EXCERPTED DATA:
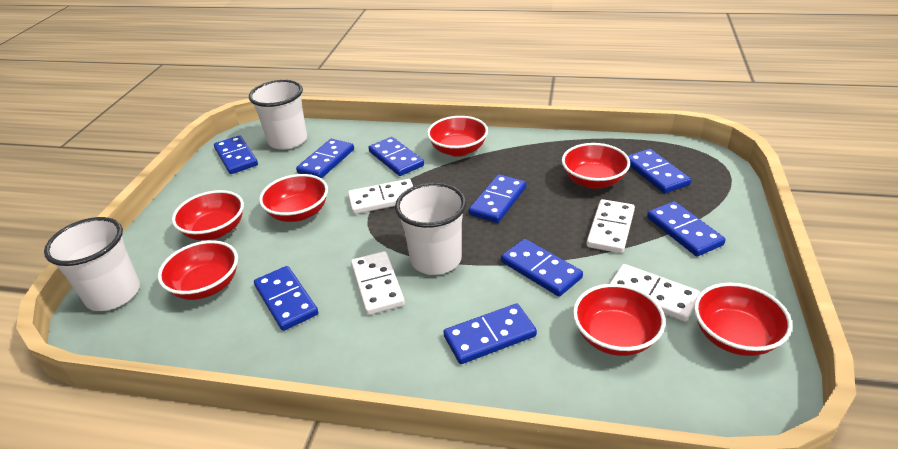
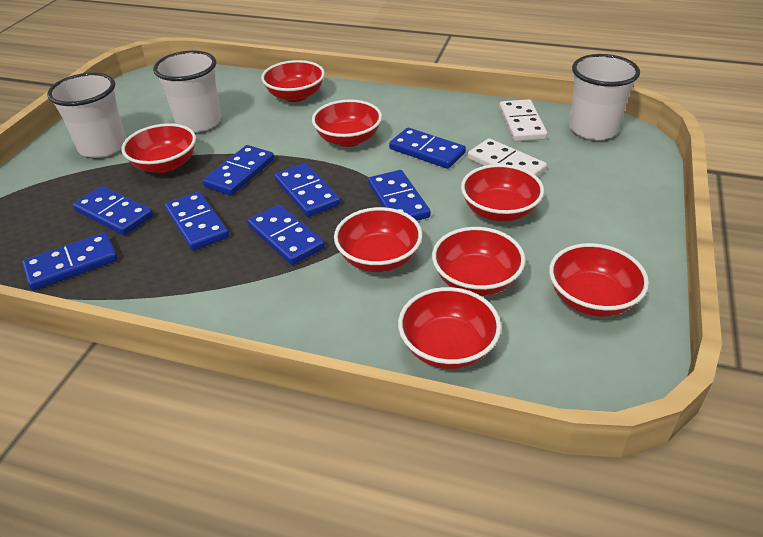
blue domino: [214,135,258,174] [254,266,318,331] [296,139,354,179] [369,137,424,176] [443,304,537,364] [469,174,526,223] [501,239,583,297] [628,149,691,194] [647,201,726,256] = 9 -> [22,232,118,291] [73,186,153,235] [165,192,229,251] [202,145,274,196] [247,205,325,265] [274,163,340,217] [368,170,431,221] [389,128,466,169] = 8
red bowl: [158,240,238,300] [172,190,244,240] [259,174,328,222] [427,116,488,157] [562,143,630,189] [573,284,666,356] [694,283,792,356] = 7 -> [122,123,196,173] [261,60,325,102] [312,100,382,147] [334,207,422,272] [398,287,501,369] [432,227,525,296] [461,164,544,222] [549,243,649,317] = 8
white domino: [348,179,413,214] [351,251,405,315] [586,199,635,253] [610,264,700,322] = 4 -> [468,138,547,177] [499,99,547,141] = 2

* * *

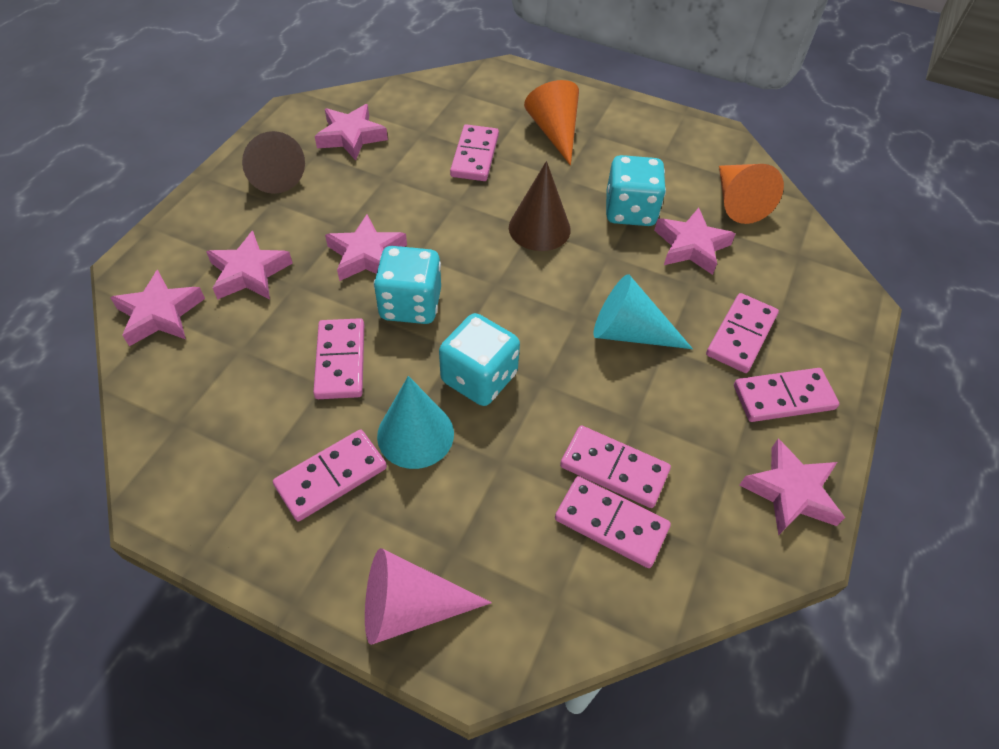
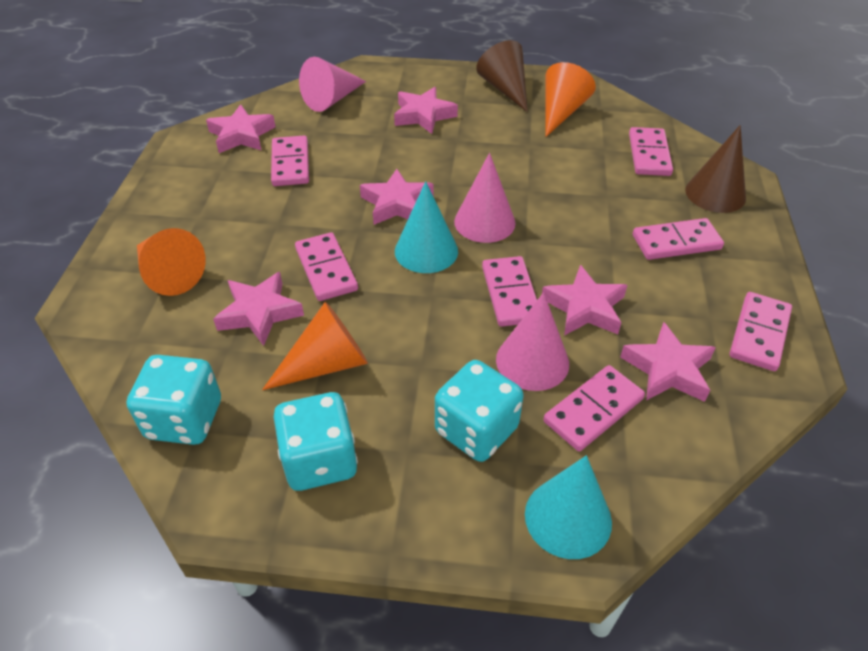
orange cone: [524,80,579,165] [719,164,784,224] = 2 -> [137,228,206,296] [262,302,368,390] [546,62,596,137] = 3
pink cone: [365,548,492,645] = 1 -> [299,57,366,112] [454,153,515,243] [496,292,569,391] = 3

TASK TO CARRY OUT: Which lines of the data include the string "domino"? Find them and copy each one.

OUTPUT BELOW:
blue domino: [214,135,258,174] [254,266,318,331] [296,139,354,179] [369,137,424,176] [443,304,537,364] [469,174,526,223] [501,239,583,297] [628,149,691,194] [647,201,726,256] = 9 -> [22,232,118,291] [73,186,153,235] [165,192,229,251] [202,145,274,196] [247,205,325,265] [274,163,340,217] [368,170,431,221] [389,128,466,169] = 8
white domino: [348,179,413,214] [351,251,405,315] [586,199,635,253] [610,264,700,322] = 4 -> [468,138,547,177] [499,99,547,141] = 2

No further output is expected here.